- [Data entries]
* * * * * * *
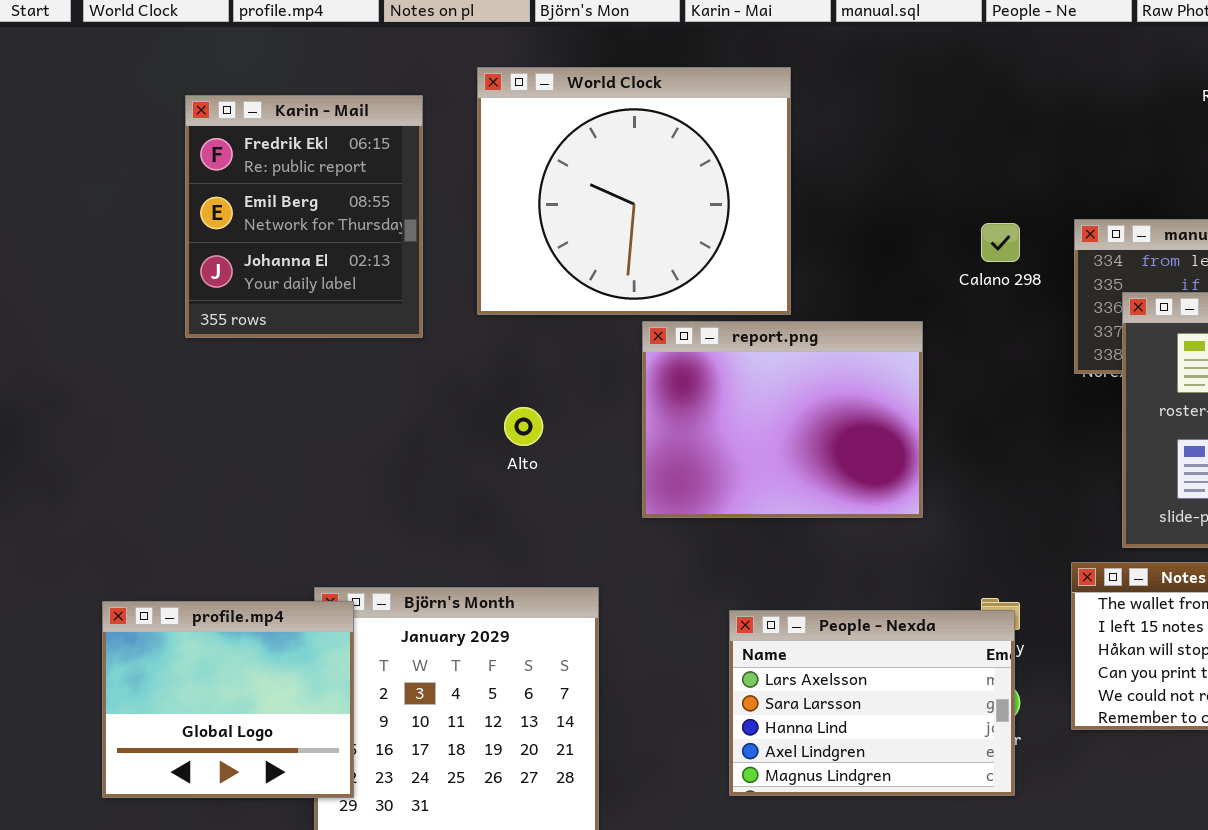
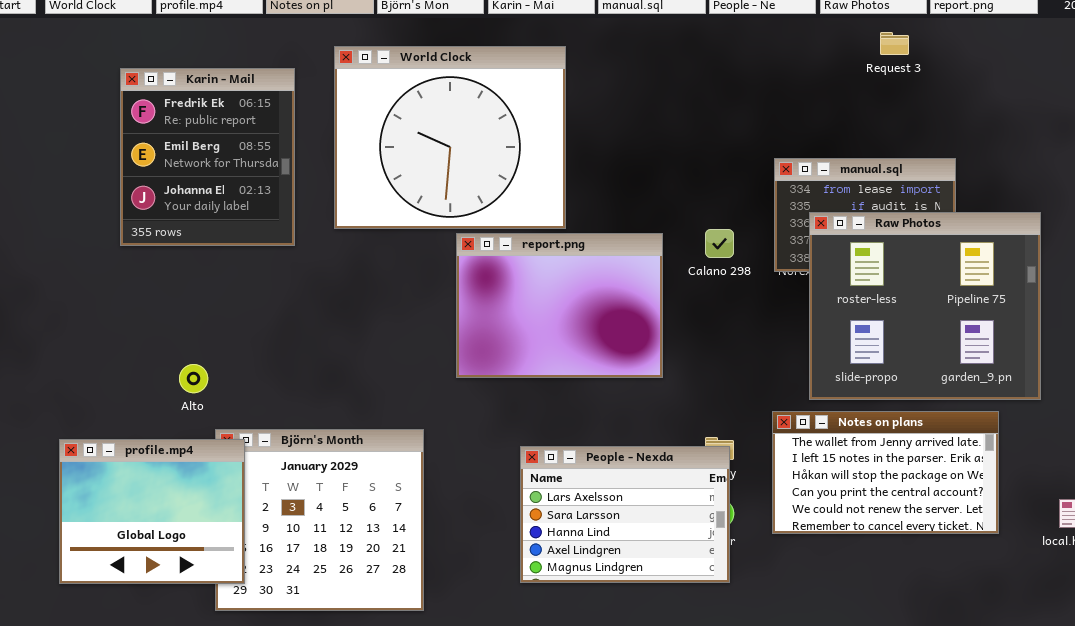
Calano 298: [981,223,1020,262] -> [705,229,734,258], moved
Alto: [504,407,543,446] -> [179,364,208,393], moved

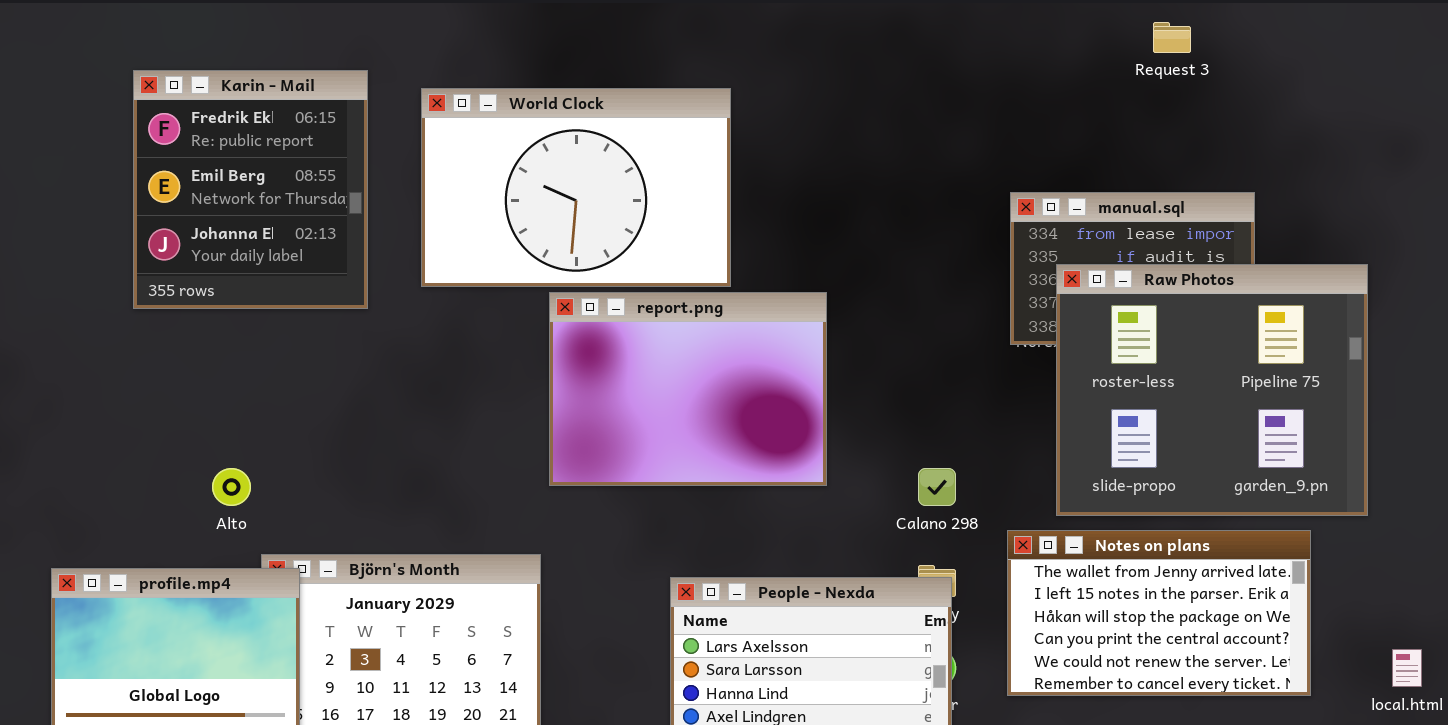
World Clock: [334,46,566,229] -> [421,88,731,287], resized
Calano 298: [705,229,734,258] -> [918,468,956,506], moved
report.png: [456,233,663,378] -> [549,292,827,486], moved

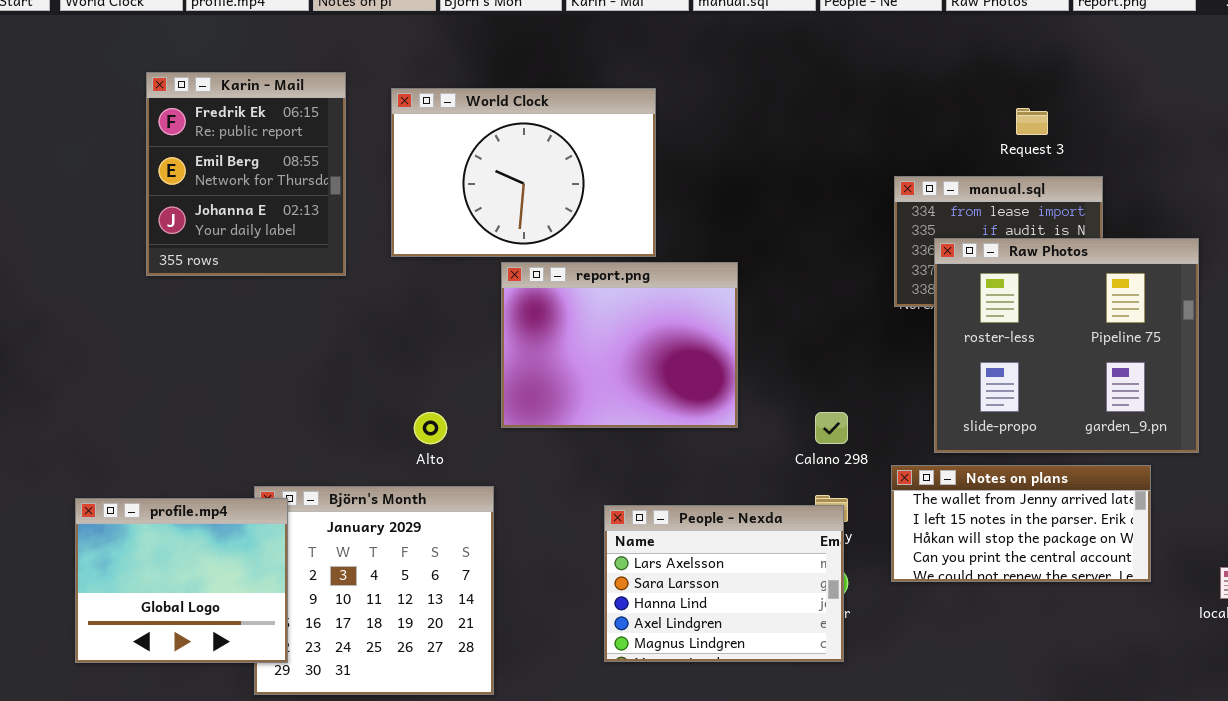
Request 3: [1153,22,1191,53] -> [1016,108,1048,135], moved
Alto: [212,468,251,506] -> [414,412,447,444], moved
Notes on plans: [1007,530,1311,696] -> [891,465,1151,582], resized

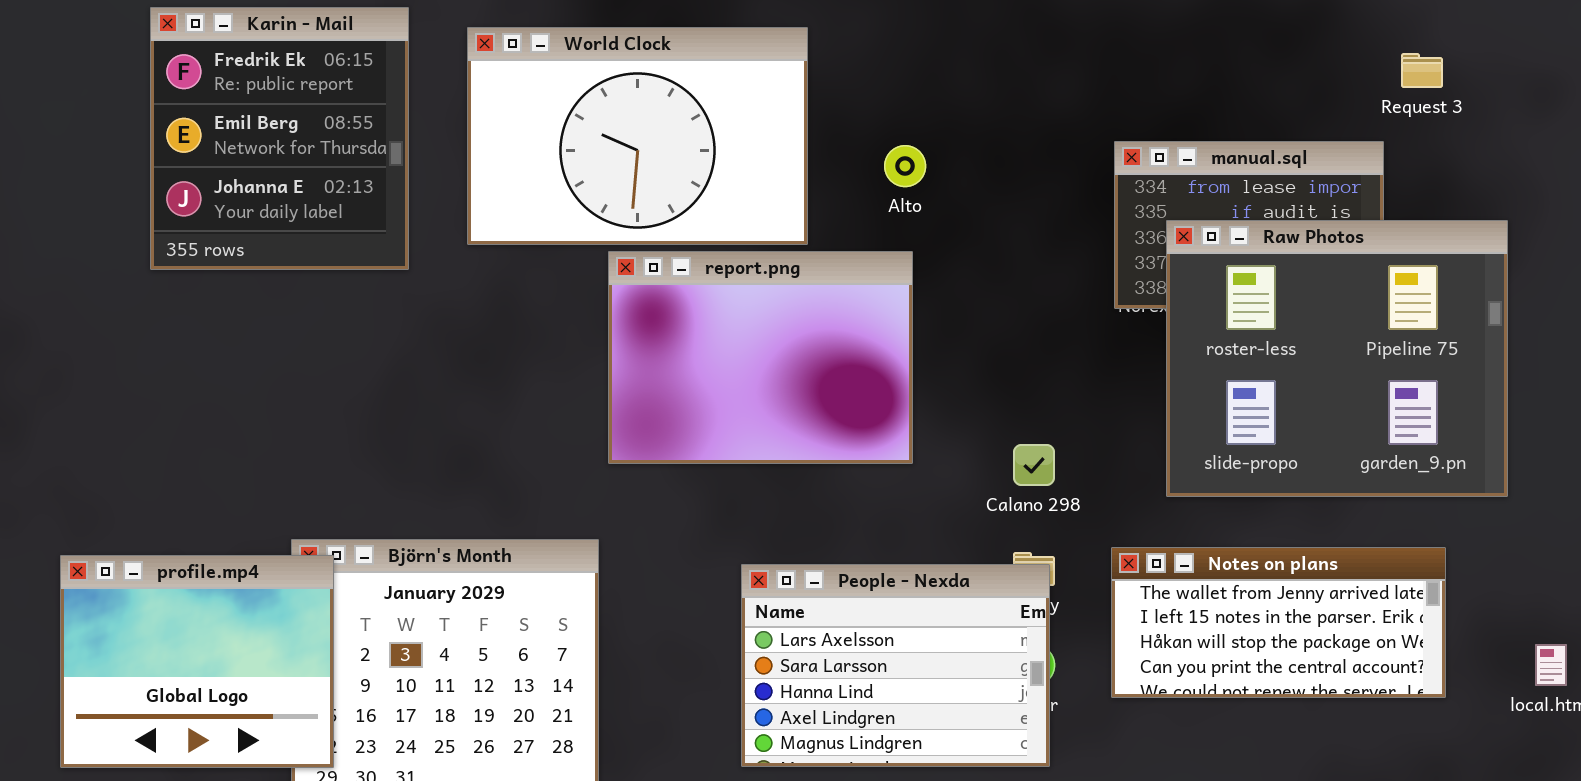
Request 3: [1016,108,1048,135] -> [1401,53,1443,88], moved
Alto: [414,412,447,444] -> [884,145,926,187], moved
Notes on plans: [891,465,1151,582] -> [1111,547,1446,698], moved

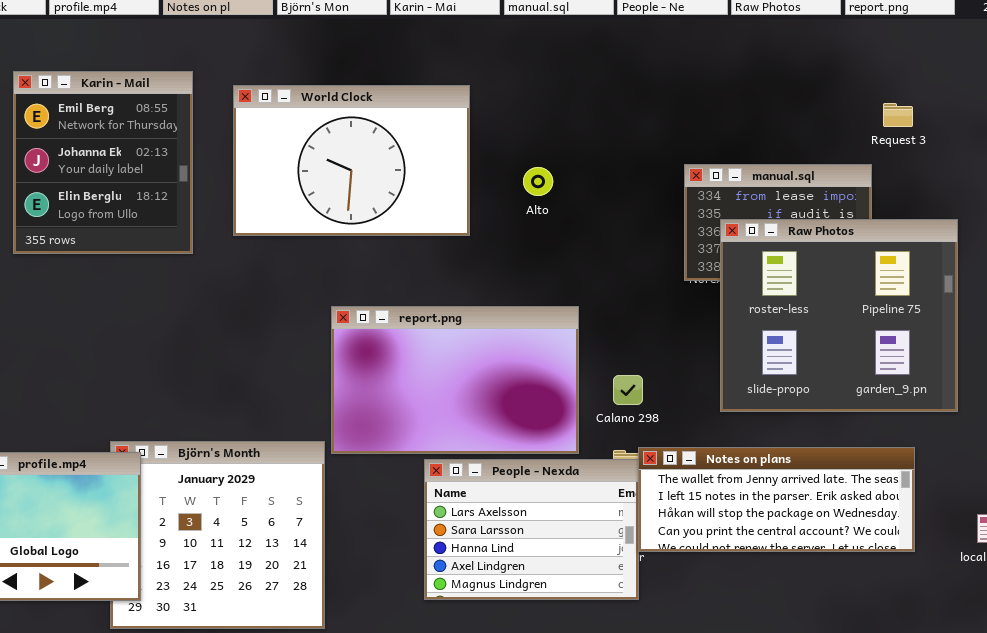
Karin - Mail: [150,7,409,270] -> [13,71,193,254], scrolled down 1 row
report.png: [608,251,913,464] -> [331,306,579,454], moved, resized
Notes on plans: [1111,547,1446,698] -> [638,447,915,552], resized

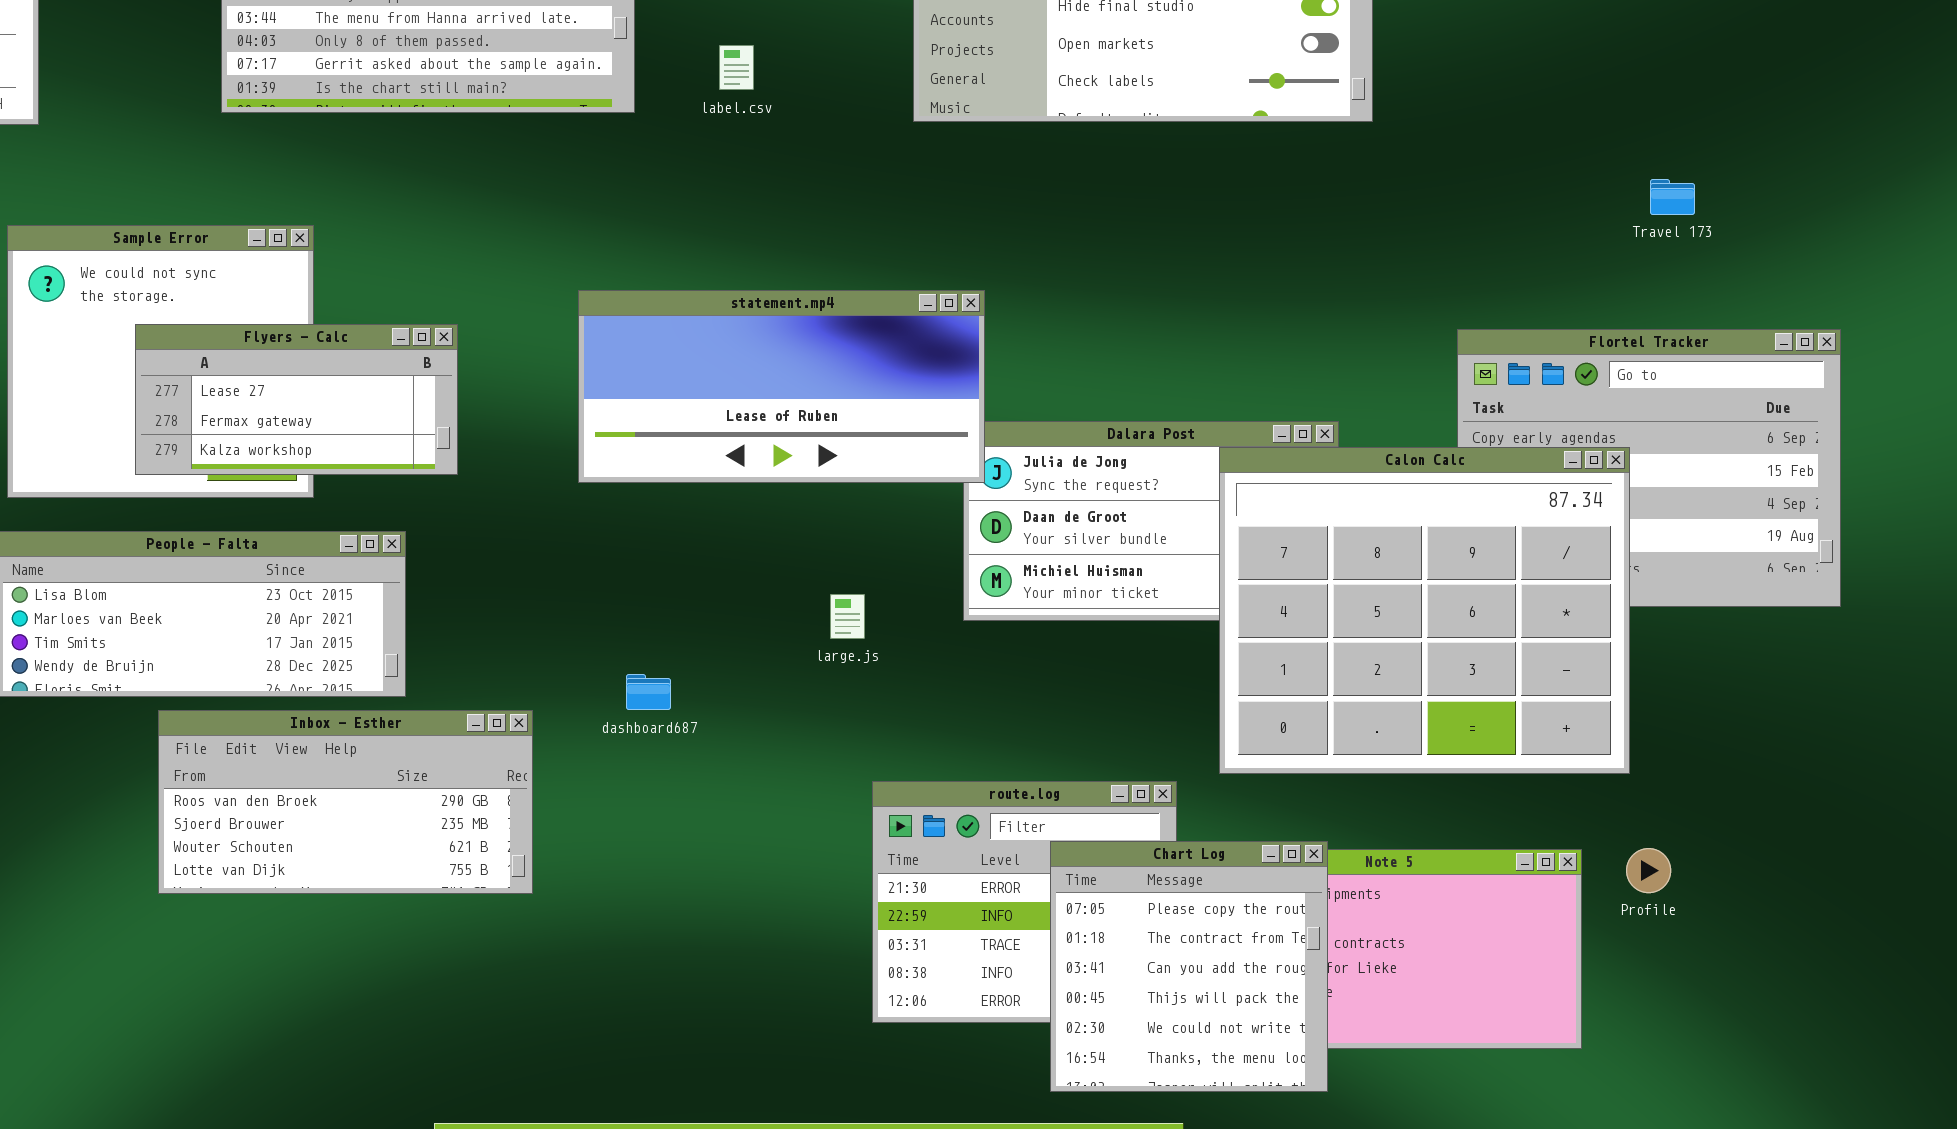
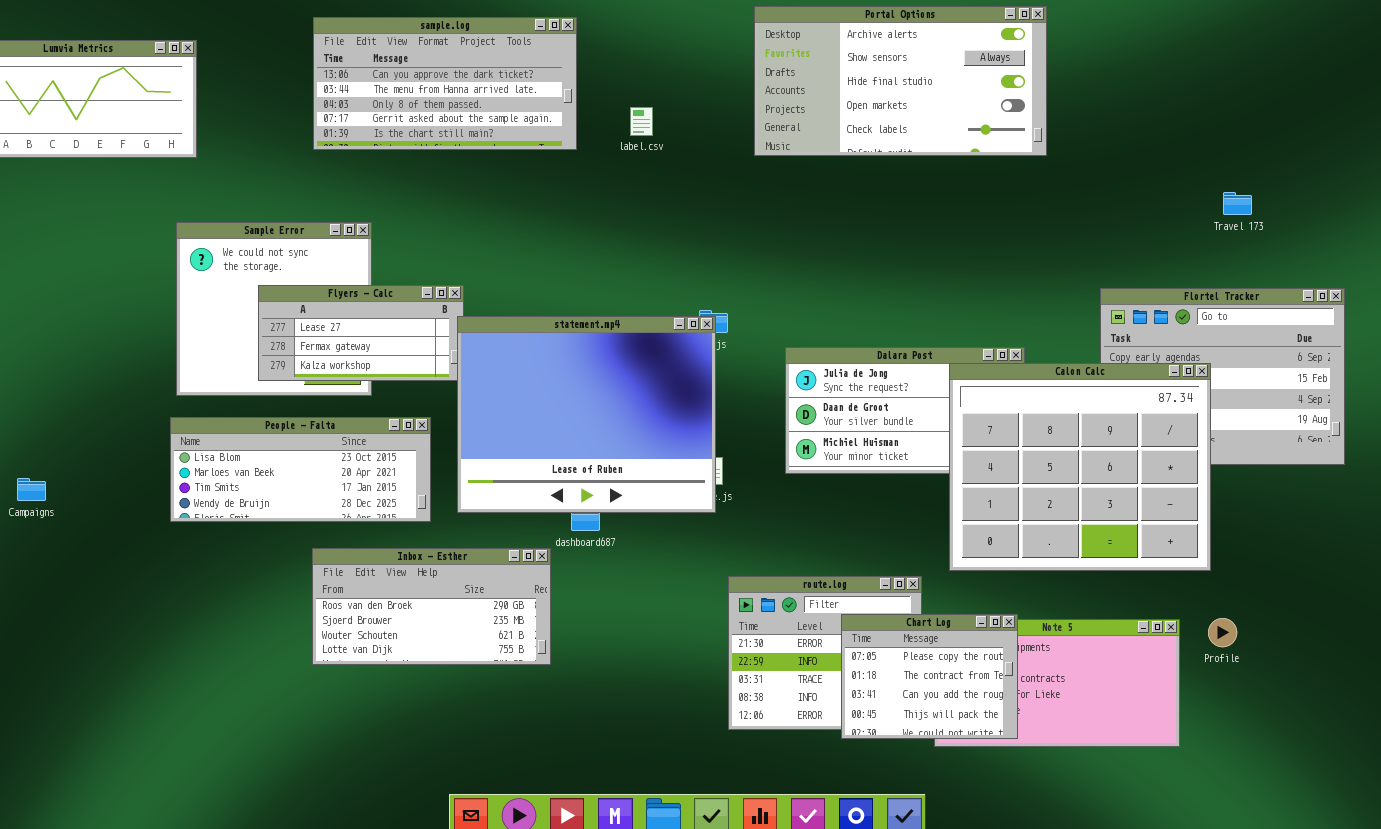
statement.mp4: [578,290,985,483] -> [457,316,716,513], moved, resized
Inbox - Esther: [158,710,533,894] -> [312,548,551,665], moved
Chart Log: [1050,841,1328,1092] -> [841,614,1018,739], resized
* * * * * * *
An exact, picture-free copy of the entries is required.

Calano 298: [981,223,1020,262] -> [705,229,734,258], moved
Alto: [504,407,543,446] -> [179,364,208,393], moved

World Clock: [334,46,566,229] -> [421,88,731,287], resized
Calano 298: [705,229,734,258] -> [918,468,956,506], moved
report.png: [456,233,663,378] -> [549,292,827,486], moved

Request 3: [1153,22,1191,53] -> [1016,108,1048,135], moved
Alto: [212,468,251,506] -> [414,412,447,444], moved
Notes on plans: [1007,530,1311,696] -> [891,465,1151,582], resized

Request 3: [1016,108,1048,135] -> [1401,53,1443,88], moved
Alto: [414,412,447,444] -> [884,145,926,187], moved
Notes on plans: [891,465,1151,582] -> [1111,547,1446,698], moved

Karin - Mail: [150,7,409,270] -> [13,71,193,254], scrolled down 1 row
report.png: [608,251,913,464] -> [331,306,579,454], moved, resized
Notes on plans: [1111,547,1446,698] -> [638,447,915,552], resized

statement.mp4: [578,290,985,483] -> [457,316,716,513], moved, resized
Inbox - Esther: [158,710,533,894] -> [312,548,551,665], moved
Chart Log: [1050,841,1328,1092] -> [841,614,1018,739], resized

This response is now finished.